*** RECORDS SUPPLIED Section Begins ***

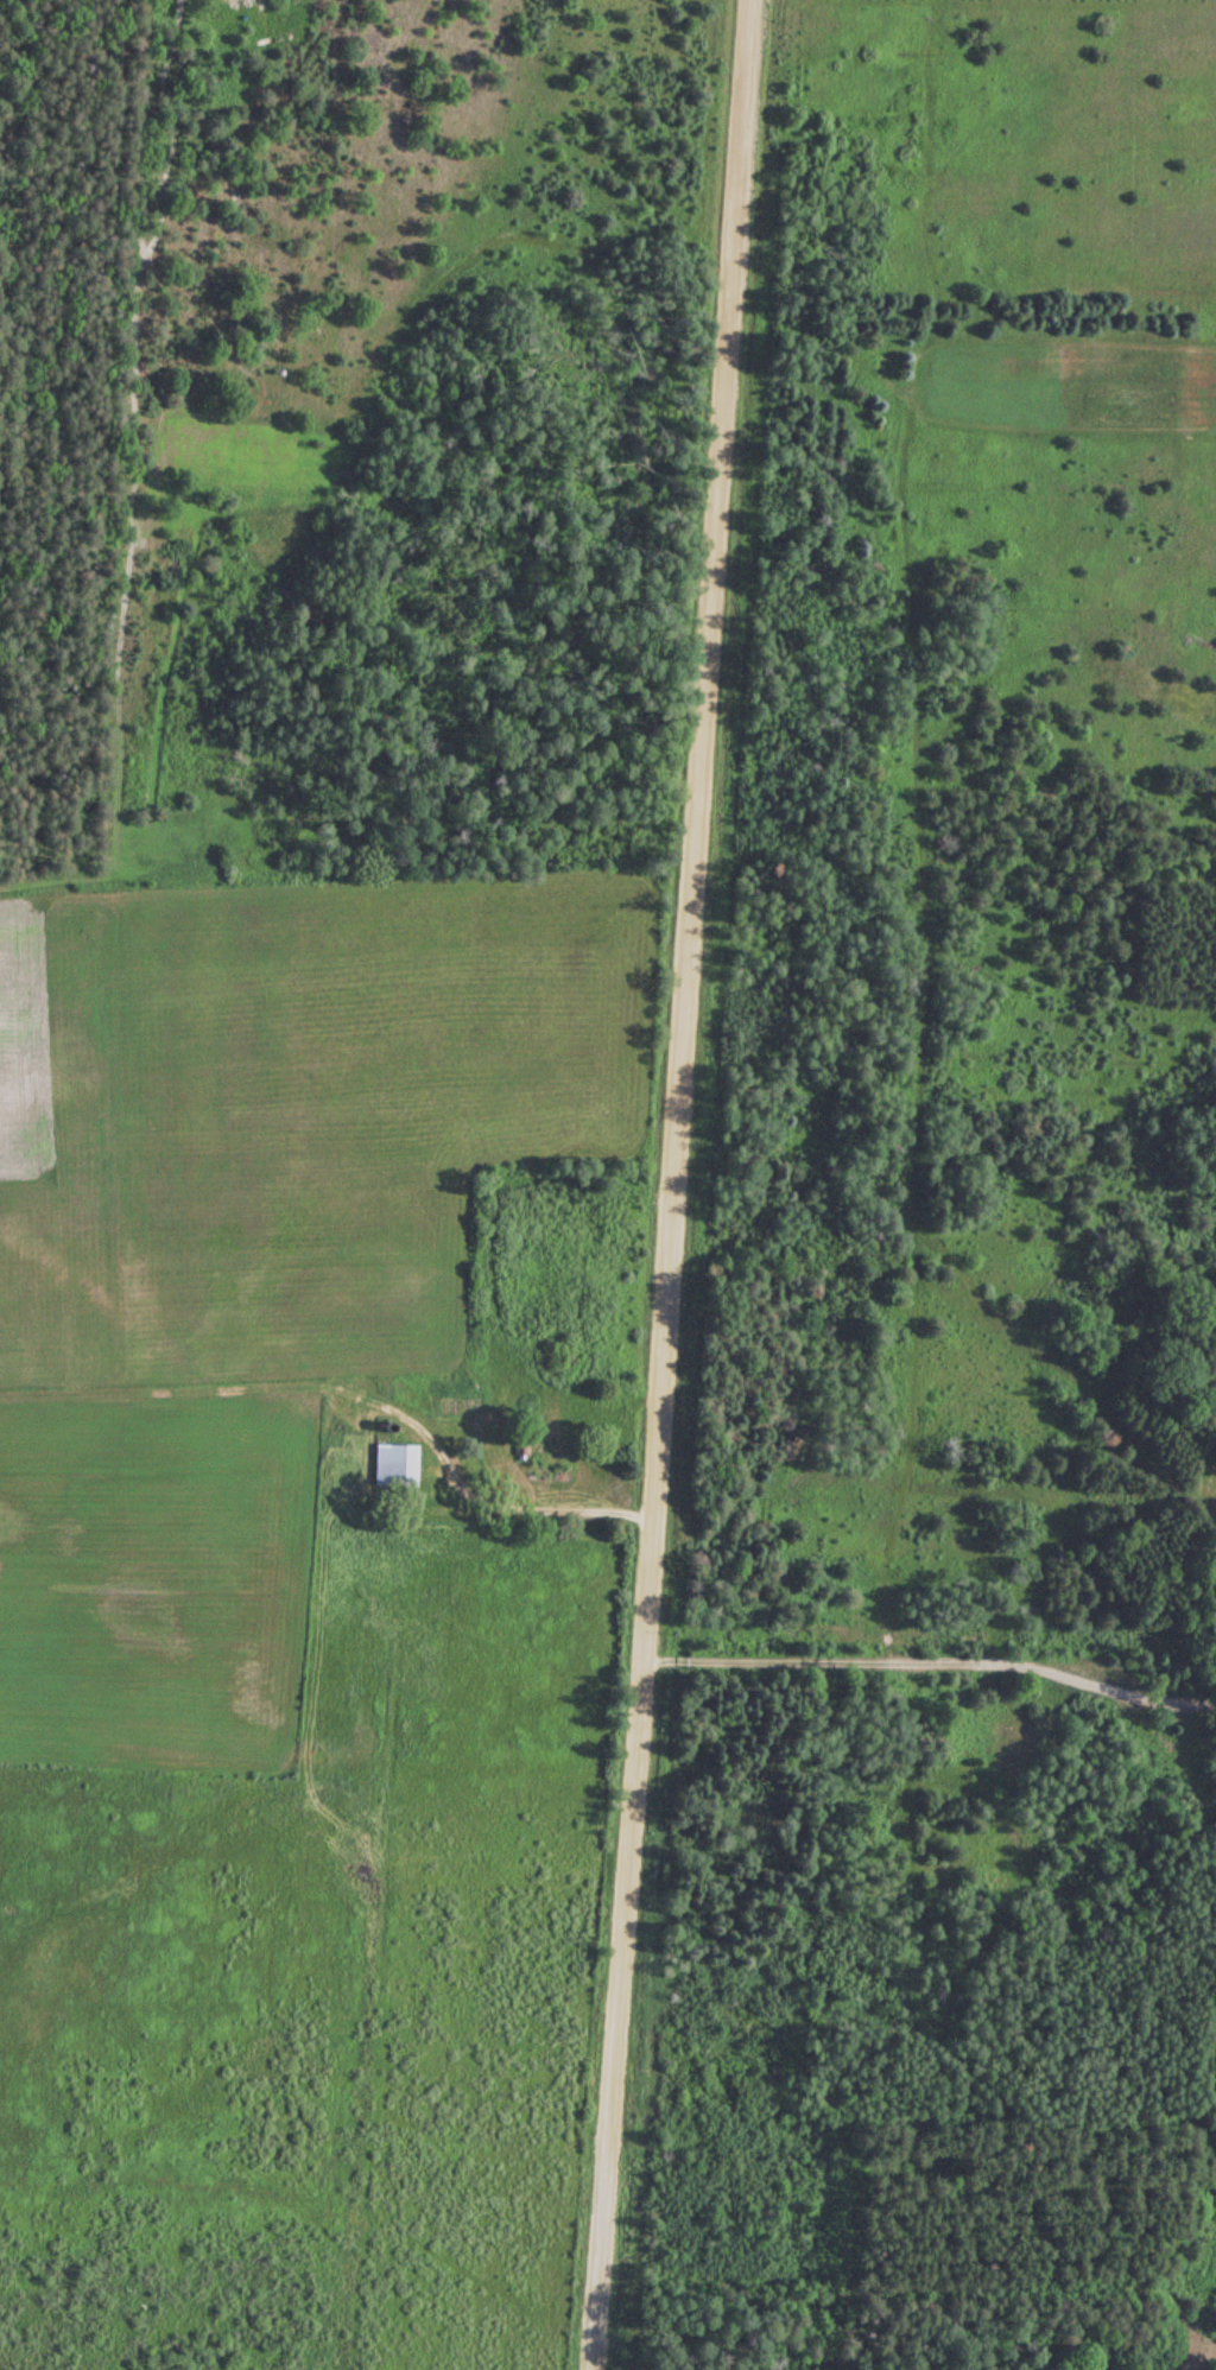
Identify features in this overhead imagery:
crop: (295, 1109)
road: (665, 1185)
building: (392, 1464)

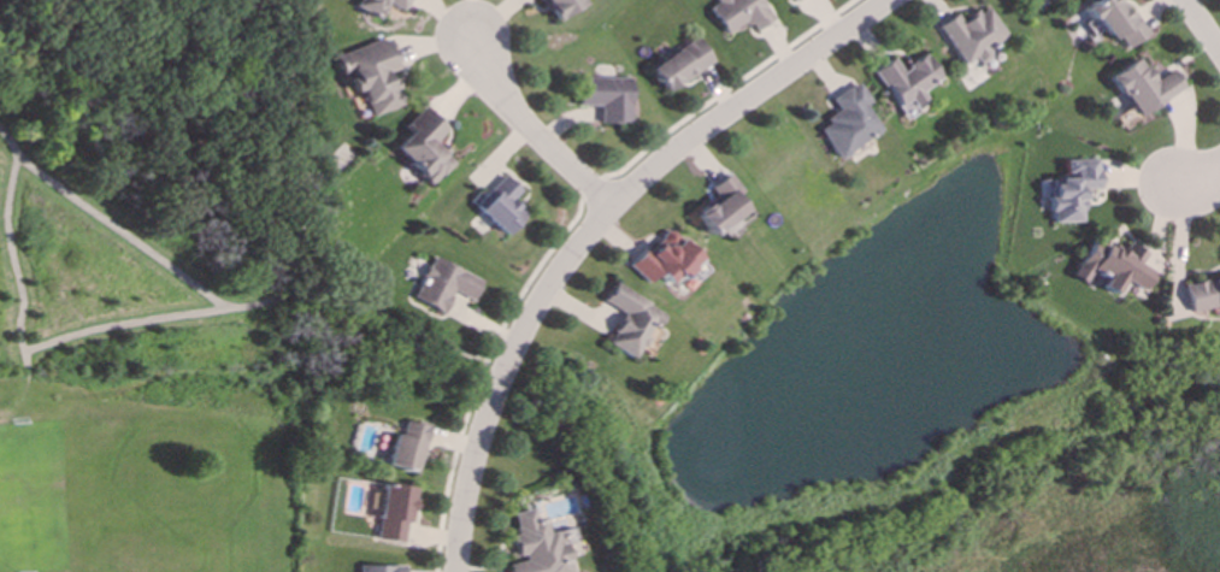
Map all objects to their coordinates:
building: (794, 0)
building: (377, 6)
building: (558, 7)
building: (738, 14)
building: (1116, 21)
road: (1202, 26)
building: (971, 35)
building: (680, 65)
building: (373, 75)
building: (907, 82)
building: (1146, 87)
building: (607, 98)
road: (745, 100)
building: (848, 122)
road: (526, 125)
building: (425, 146)
road: (1198, 186)
road: (593, 188)
building: (1073, 190)
building: (503, 206)
building: (720, 206)
building: (662, 259)
building: (1114, 266)
road: (15, 268)
road: (531, 277)
building: (445, 285)
building: (1202, 294)
road: (216, 302)
building: (629, 321)
road: (123, 324)
road: (509, 377)
building: (405, 447)
road: (451, 465)
building: (392, 513)
building: (532, 546)
building: (378, 568)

*** RECORDS SUPPLIED Section Ends ***

The reply is a bare number: how many lines above include "road".

* _EXPECTED OUTPUT_
12